Stored dataset entries:
= = = = = = =

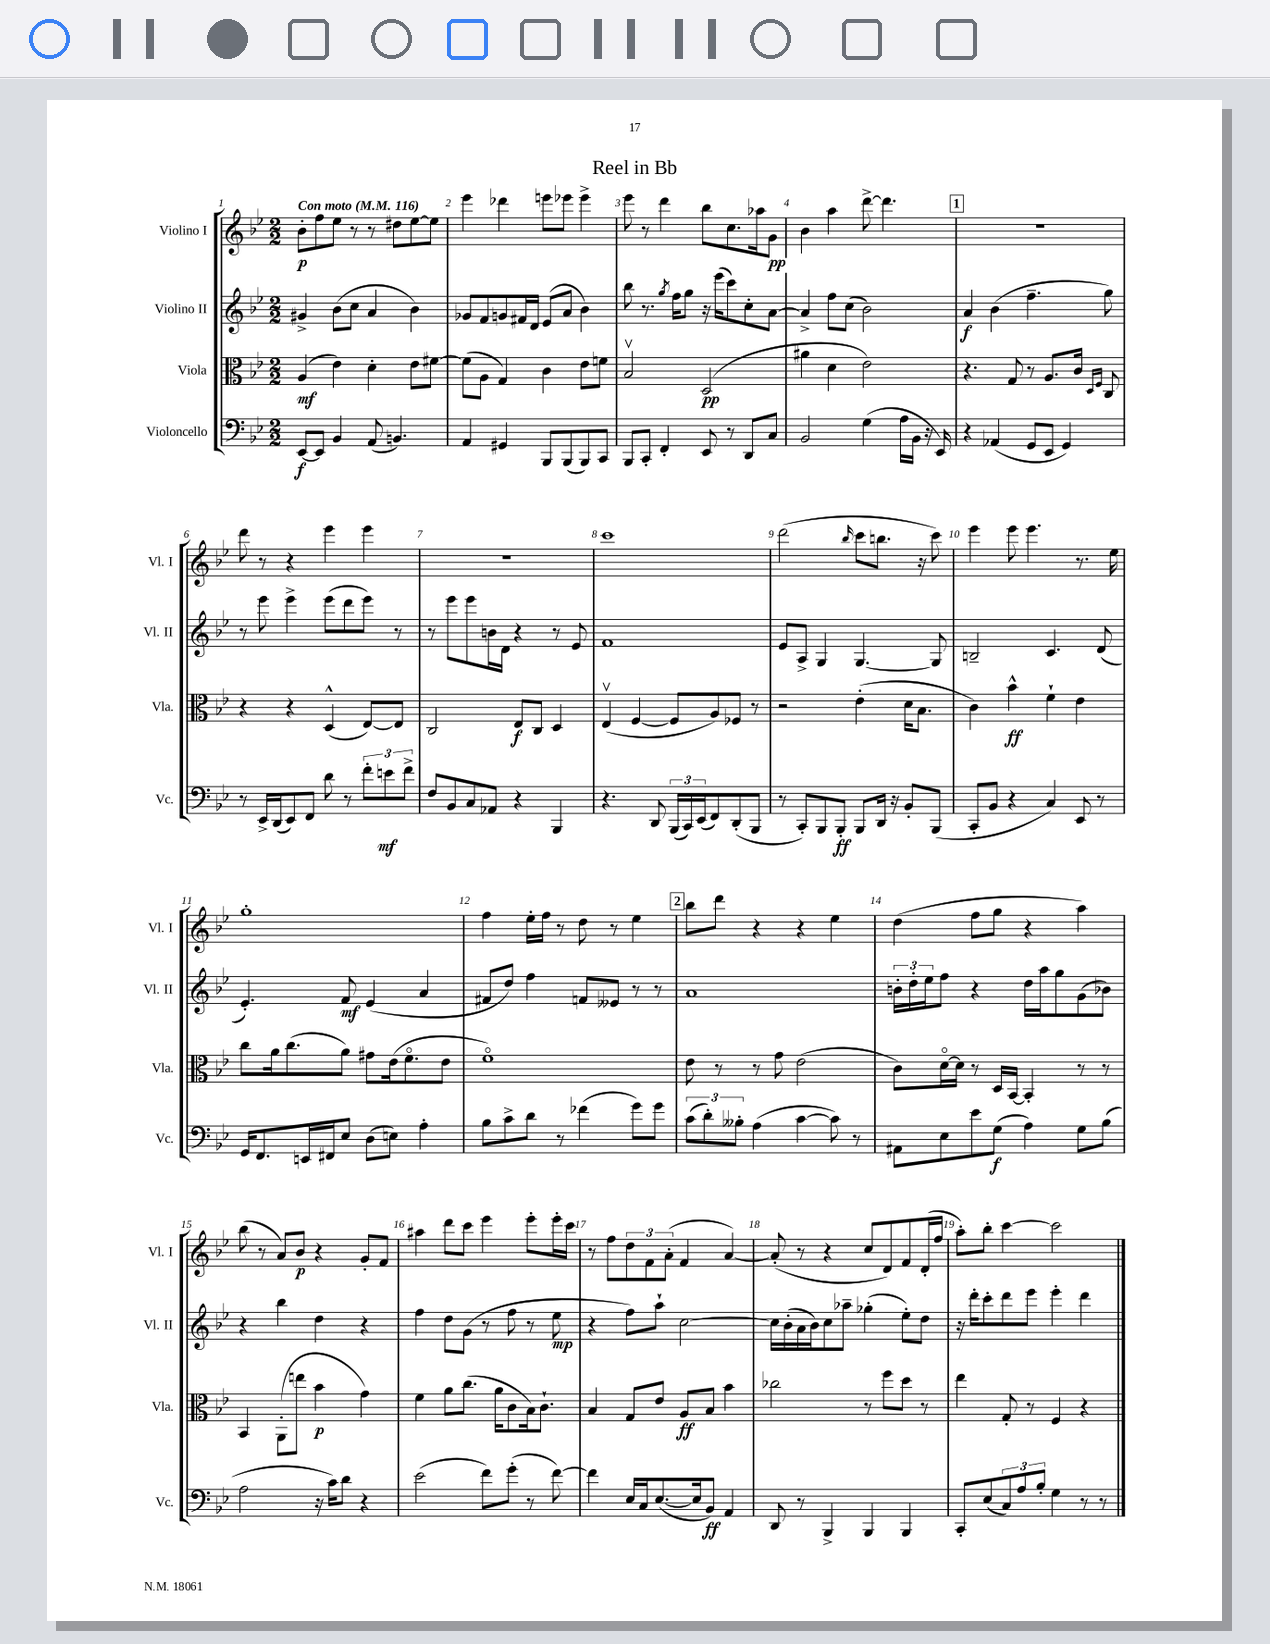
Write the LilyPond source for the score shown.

\header { title = "Reel in Bb" }
<<
\new StaffGroup <<
\new Staff = "s0" \with { instrumentName = "Violino I" shortInstrumentName = "Vl. I" } {
    \clef treble \key bes \major \numericTimeSignature \time 2/2 \tempo "Con moto" 4 = 116
    bes'8-.\p f''8 ees''8 r8 r8 dis''8 ees''8~ ees''8 |
    ees'''4 des'''4 e'''8 ees'''8 ees'''4-> |
    ees'''8 r8 d'''4 bes''8 c''8. aes''16 g'8\pp |
    bes'4 a''4 d'''8~-> d'''4. |
    \mark \markup { \box "1" } R1 |
    d'''8 r8 r4 ees'''4 ees'''4 |
    R1 |
    c'''1 |
    d'''2( \grace { bes''16 } c'''8 b''8. r16 c'''8) |
    ees'''4 ees'''8 ees'''4. r8. ees''16 |
    g''1-. |
    f''4 ees''16-. f''16 r8 d''8 r8 ees''4 |
    \mark \markup { \box "2" } bes''8 d'''8 r4 r4 ees''4 |
    d''4( f''8 g''8 r4 a''4) |
    bes''8( r8 a'8) bes'8\p r4 g'8-. f'8 |
    ais''4 d'''8 c'''8 ees'''4 ees'''8-. ees'''16-. c'''16 |
    r8 f''8 \tuplet 3/2 { d''8 f'8 a'8-.( } f'4 a'4~) |
    a'8-.( r8 r4 c''8 d'8) f'8 d'16-.( f''16 |
    a''8-.) bes''8-. c'''4~ c'''2 \bar "|." |
}
\new Staff = "s1" \with { instrumentName = "Violino II" shortInstrumentName = "Vl. II" } {
    \clef treble \key bes \major \numericTimeSignature \time 2/2
    gis'4-> bes'8( c''8 a'4 bes'4) |
    ges'8 f'8 g'8 fis'16 d'16 ees'8( a'8 bes'4) |
    bes''8 r8. \acciaccatura { g''8 } f''16 g''8 r16 ees'''16( c'''8) c''8-. a'8~ |
    a'4-> f''8 c''8( bes'2) |
    \mark \markup { \box "1" } a'4\f bes'4( f''4.-- g''8) |
    r8 ees'''8 ees'''4-> ees'''8( d'''8 ees'''8) r8 |
    r8 ees'''8 ees'''8 b'16 d'16 r4 r8 ees'8 |
    f'1 |
    ees'8 a8-> g4 g4.~ g8 |
    b2-- c'4. d'8( |
    ees'4.-.) f'8\mf ees'4( a'4 |
    fis'8 d''8) f''4 f'8 eeses'8 r8 r8 |
    \mark \markup { \box "2" } a'1 |
    \tuplet 3/2 { b'16-. d''16-. ees''16 } f''8 r4 d''16 a''16 g''8 g'8( bes'8) |
    r4 bes''4 d''4 r4 |
    f''4 d''8 g'8( r8 f''8 r8 ees''8\mp |
    r4 f''8) a''8-! c''2~ |
    c''16 bes'16-.( a'16 bes'16) c''8 aes''8-- ges''4-.( ees''8-.) d''8 |
    r16 d'''16-. c'''8-. d'''8 ees'''8 ees'''4-. d'''4 \bar "|." |
}
\new Staff = "s2" \with { instrumentName = "Viola" shortInstrumentName = "Vla." } {
    \clef alto \key bes \major \numericTimeSignature \time 2/2
    a4\mf( ees'4) d'4-. ees'8 fis'8~ |
    fis'8( a8 g4) c'4 ees'8 f'8 |
    bes2\upbow d2\pp( |
    ais'4 d'4 ees'2) |
    \mark \markup { \box "1" } r4. g8 r8 a8. c'16 \grace { d16 f16 } c8 |
    r4 r4 d4-^( ees8~) ees8 |
    c2 ees8\f c8 d4 |
    ees4\upbow( f4~ f8 a8) fes8 r8 |
    r2 ees'4-.( d'16 bes8. |
    c'4) bes'4-^\ff f'4-! ees'4 |
    c''8 a'16 c''8.( a'8) gis'8 ees'16( f'8.\flageolet ees'8 |
    f'1\flageolet) |
    \mark \markup { \box "2" } ees'8 r8 r8 g'8 ees'2( |
    c'8) d'16~\flageolet d'16 r8 d16 bes,16~ bes,4-. r8 r8 |
    bes,4 a,8-.( e''8 bes'4\p g'4) |
    f'4 a'8 c''8.( a'16 c'8 bes16) c'8.-! |
    bes4 g8 ees'8 a8\ff bes8 bes'4 |
    ces''2 r8 f''8 d''8 r8 |
    ees''4 g8-. r8 f4 r4 \bar "|." |
}
\new Staff = "s3" \with { instrumentName = "Violoncello" shortInstrumentName = "Vc." } {
    \clef bass \key bes \major \numericTimeSignature \time 2/2
    ees,8~\f ees,8 bes,4 a,8( b,4.) |
    a,4 gis,4 bes,,8 bes,,8( bes,,8) c,8 |
    bes,,8 c,8-. f,4-. ees,8 r8 d,8 c8 |
    bes,2 g4( a16 bes,16 r16 ees,16) |
    \mark \markup { \box "1" } r4 aes,4( g,8 ees,8 g,4) |
    r8 ees,16-> d,16( ees,8) f,8 d'8 r8 \tuplet 3/2 { f'8-. e'8\mf f'8-> } |
    f8 bes,8 c8 aes,8 r4 bes,,4 |
    r4. d,8 \tuplet 3/2 { bes,,16( c,16) ees,16( } f,8) d,8-.( bes,,8 |
    r8 c,8-.) bes,,8 bes,,8-.\ff bes,,8 d,16 r16 bes,8-. bes,,8( |
    c,8-. bes,8 r4 c4) ees,8 r8 |
    g,16 f,8. e,16 fis,16 ees8 d8( e8) a4-. |
    bes8 c'8-> d'8 r8 fes'4( g'8) g'8 |
    \mark \markup { \box "2" } \tuplet 3/2 { c'8( d'8-.) beses8-. } a4( c'4~ c'8) r8 |
    ais,8 ees8 ees'8 g8\f( a4) g8 bes8( |
    a2 r16 c'16) d'8 r4 |
    ees'2( f'8) g'8-.( r8 f'8~) |
    f'4 ees16 c16 ees8.~( ees16 bes,8\ff) a,4 |
    d,8 r8 bes,,4-> bes,,4 bes,,4 |
    c,8-. ees8( \tuplet 3/2 { c8) a8 bes8-. } g4 r8 r8 \bar "|." |
}
>>
>>
\layout { \context { \Score \override BarNumber.break-visibility = ##(#f #t #t) barNumberVisibility = #all-bar-numbers-visible } }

= = = = = = =

* What is needed *
In the entries above, how many lines contain the word "clef"? Give only the number.

* Final result *
4